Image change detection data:
# # # # # # #

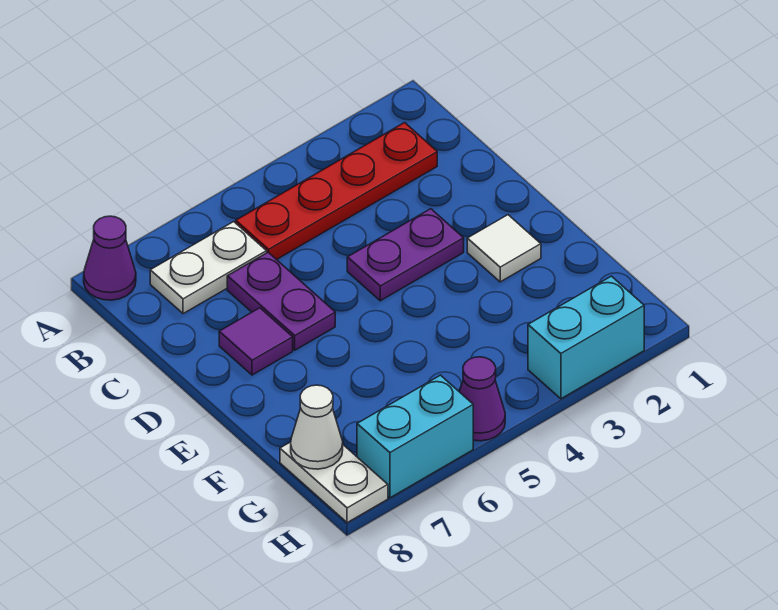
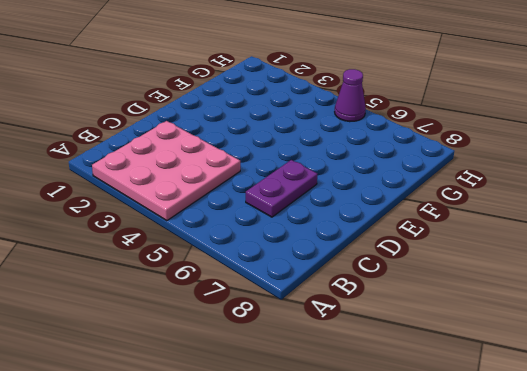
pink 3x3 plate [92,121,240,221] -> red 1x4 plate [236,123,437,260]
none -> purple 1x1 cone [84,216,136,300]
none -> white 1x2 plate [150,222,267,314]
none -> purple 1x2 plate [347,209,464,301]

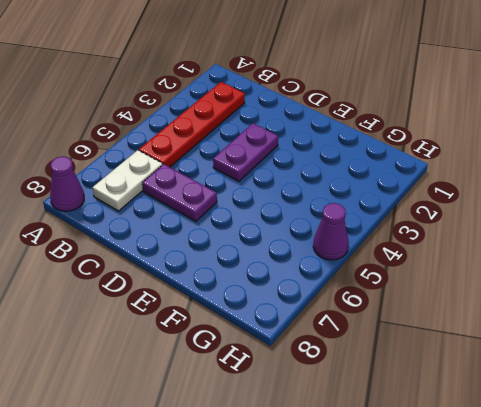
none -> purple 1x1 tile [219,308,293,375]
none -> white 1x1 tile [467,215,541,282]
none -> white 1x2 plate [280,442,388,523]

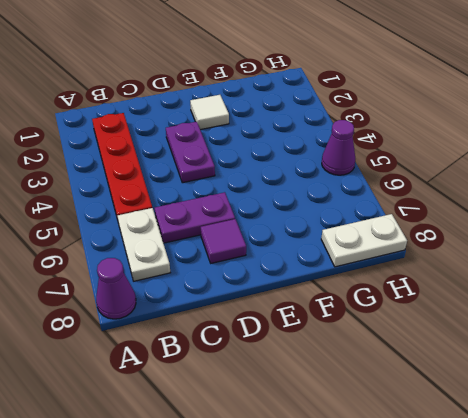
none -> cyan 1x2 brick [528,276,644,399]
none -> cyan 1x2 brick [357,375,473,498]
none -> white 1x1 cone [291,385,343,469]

# # # # # # #

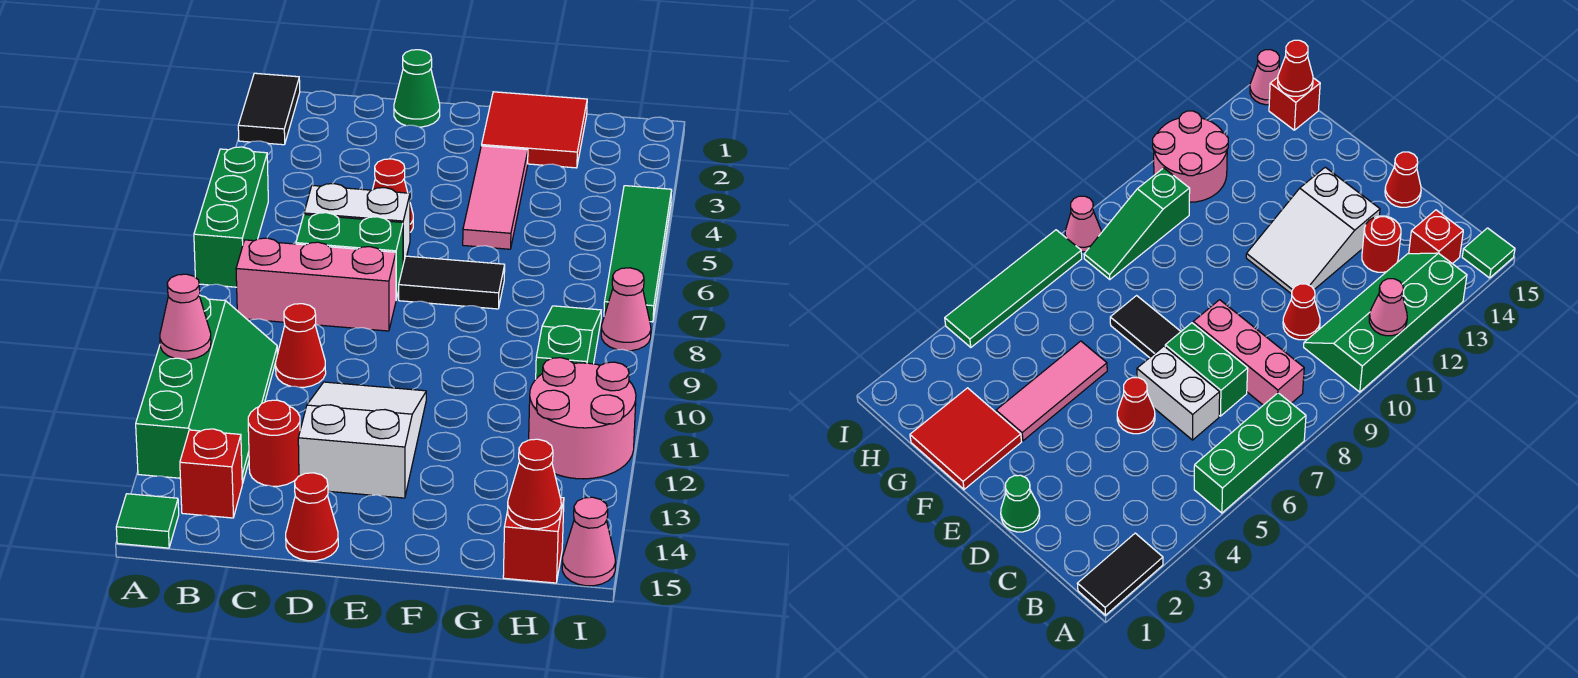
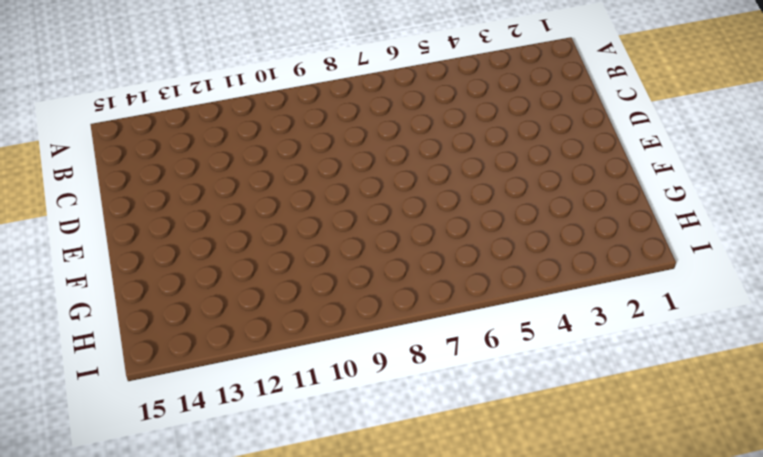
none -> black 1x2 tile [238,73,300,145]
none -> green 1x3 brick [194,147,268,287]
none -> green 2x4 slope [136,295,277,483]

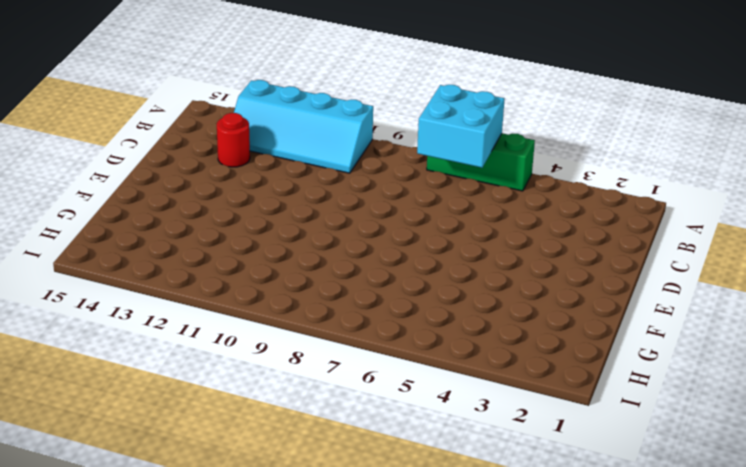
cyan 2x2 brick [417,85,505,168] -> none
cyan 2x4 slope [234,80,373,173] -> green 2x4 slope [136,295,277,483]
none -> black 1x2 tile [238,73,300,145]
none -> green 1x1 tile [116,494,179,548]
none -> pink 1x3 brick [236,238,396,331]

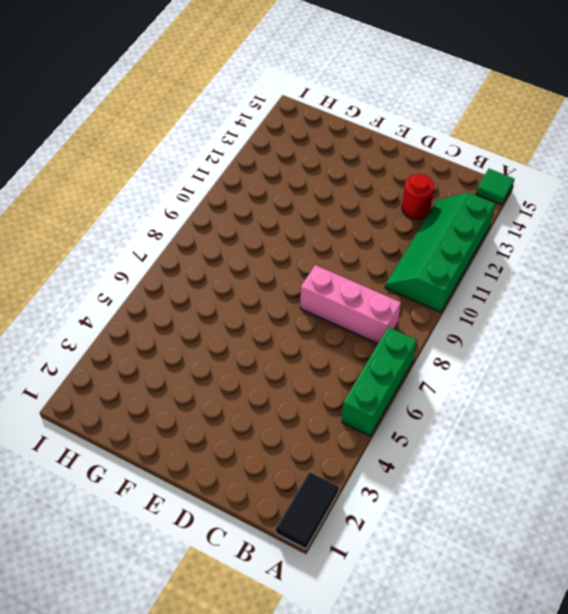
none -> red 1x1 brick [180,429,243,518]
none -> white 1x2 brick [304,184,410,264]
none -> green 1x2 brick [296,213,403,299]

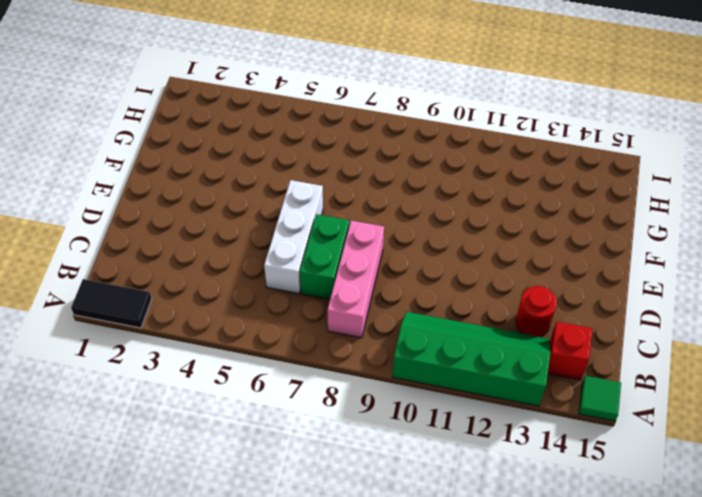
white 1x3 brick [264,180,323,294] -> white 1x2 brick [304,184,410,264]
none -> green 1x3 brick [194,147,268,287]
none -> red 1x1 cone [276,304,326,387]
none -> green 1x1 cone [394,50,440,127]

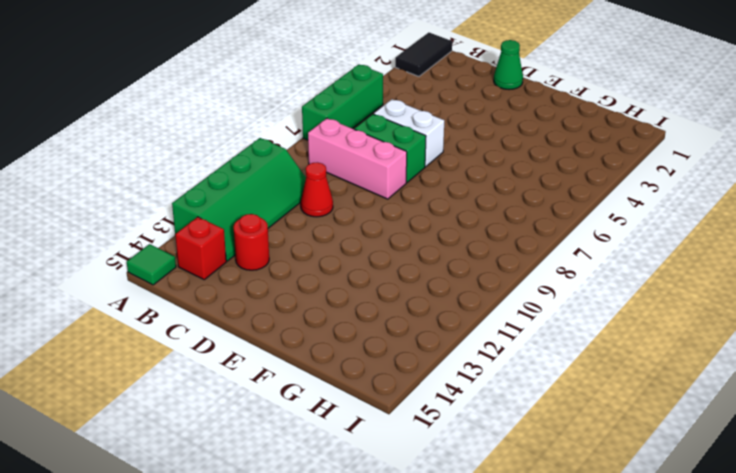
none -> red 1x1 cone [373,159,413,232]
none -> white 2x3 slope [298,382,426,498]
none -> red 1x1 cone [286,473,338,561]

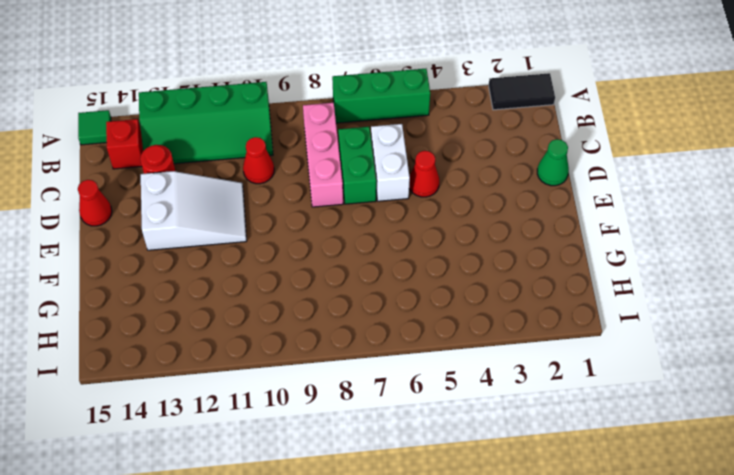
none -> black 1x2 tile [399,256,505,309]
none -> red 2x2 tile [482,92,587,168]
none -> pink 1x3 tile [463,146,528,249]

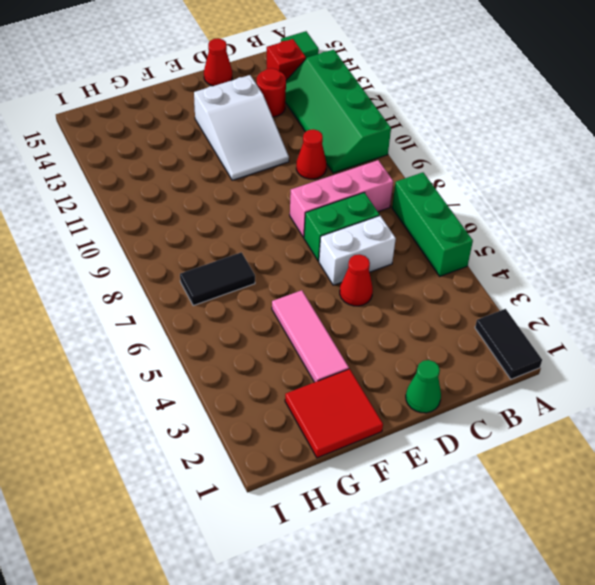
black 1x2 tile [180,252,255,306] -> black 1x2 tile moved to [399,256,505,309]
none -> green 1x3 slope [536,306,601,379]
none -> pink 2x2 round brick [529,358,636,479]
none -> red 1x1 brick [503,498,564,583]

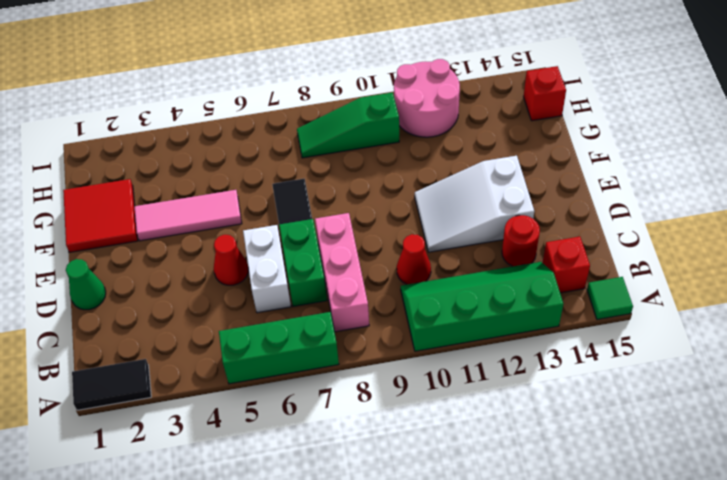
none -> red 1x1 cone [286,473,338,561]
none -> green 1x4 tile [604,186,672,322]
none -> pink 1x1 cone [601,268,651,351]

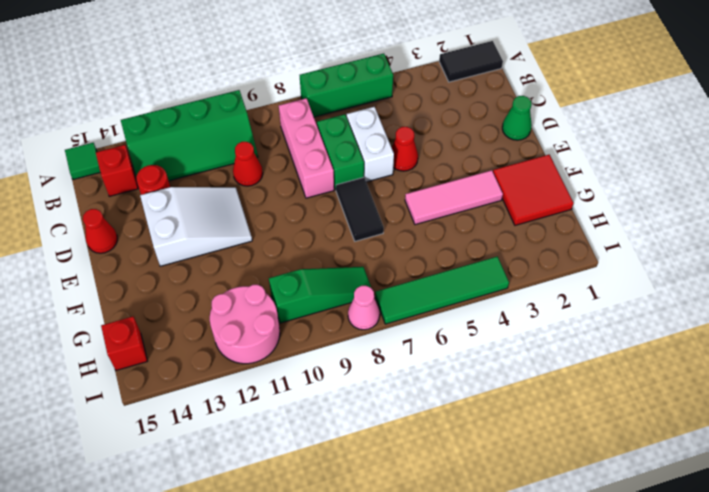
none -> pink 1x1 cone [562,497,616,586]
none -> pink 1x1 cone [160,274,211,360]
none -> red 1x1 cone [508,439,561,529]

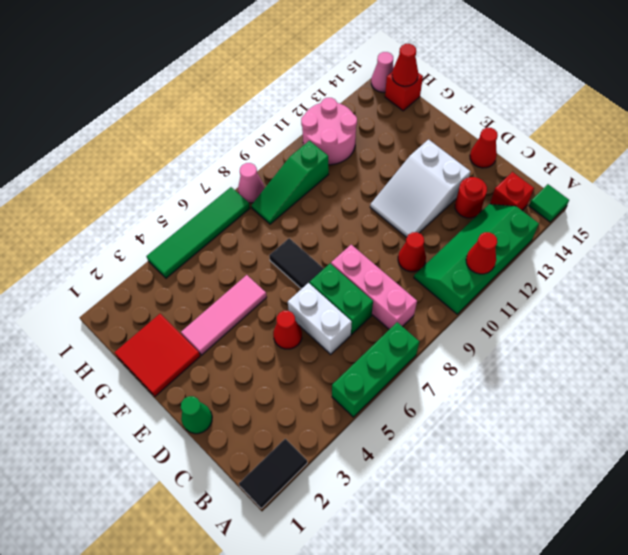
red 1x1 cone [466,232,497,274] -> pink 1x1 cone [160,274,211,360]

# # # # # # #

Although pictures appear among the records above, none are to be output; print exactly the lines from the line containing "none -> pink 1x1 cone [562,497,616,586]" through the line containing "red 1x1 cone [466,232,497,274]".

none -> pink 1x1 cone [562,497,616,586]
none -> pink 1x1 cone [160,274,211,360]
none -> red 1x1 cone [508,439,561,529]

red 1x1 cone [466,232,497,274] -> pink 1x1 cone [160,274,211,360]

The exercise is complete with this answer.